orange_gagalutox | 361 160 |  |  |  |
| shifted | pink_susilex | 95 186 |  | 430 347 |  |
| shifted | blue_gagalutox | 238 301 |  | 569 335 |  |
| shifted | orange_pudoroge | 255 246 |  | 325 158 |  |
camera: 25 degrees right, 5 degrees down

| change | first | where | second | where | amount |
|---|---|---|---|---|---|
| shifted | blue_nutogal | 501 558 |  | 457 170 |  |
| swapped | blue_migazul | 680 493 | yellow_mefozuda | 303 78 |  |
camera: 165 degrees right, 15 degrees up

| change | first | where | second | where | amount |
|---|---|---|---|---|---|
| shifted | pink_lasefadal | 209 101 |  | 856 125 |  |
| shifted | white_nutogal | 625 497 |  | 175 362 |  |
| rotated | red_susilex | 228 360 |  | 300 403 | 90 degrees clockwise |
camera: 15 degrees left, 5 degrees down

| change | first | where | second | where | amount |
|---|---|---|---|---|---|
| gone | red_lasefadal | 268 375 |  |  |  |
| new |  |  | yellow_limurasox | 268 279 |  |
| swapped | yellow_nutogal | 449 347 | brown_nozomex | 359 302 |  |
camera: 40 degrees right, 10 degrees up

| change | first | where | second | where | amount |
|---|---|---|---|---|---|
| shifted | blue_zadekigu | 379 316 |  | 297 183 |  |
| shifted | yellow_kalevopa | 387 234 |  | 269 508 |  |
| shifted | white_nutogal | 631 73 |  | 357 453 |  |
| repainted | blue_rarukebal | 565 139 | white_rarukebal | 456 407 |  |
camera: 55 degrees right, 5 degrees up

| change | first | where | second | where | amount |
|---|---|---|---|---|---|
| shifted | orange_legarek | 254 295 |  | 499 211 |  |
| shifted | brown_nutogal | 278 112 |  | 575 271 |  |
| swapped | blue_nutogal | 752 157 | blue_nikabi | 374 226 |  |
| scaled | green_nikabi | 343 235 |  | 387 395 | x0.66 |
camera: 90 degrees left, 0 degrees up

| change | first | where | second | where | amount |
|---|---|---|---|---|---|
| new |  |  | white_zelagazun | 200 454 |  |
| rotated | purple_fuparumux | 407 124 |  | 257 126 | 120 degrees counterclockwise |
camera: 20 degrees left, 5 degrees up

★ ★ ★ ★ ★

◆ What the task asks: Set down again, word for word, the stretch of records from the line with "shifted | pink_lasefadal" to the line with "repainted | blue_rarukebal", both of those lines included.

◆ Written response:
| shifted | pink_lasefadal | 209 101 |  | 856 125 |  |
| shifted | white_nutogal | 625 497 |  | 175 362 |  |
| rotated | red_susilex | 228 360 |  | 300 403 | 90 degrees clockwise |
camera: 15 degrees left, 5 degrees down

| change | first | where | second | where | amount |
|---|---|---|---|---|---|
| gone | red_lasefadal | 268 375 |  |  |  |
| new |  |  | yellow_limurasox | 268 279 |  |
| swapped | yellow_nutogal | 449 347 | brown_nozomex | 359 302 |  |
camera: 40 degrees right, 10 degrees up

| change | first | where | second | where | amount |
|---|---|---|---|---|---|
| shifted | blue_zadekigu | 379 316 |  | 297 183 |  |
| shifted | yellow_kalevopa | 387 234 |  | 269 508 |  |
| shifted | white_nutogal | 631 73 |  | 357 453 |  |
| repainted | blue_rarukebal | 565 139 | white_rarukebal | 456 407 |  |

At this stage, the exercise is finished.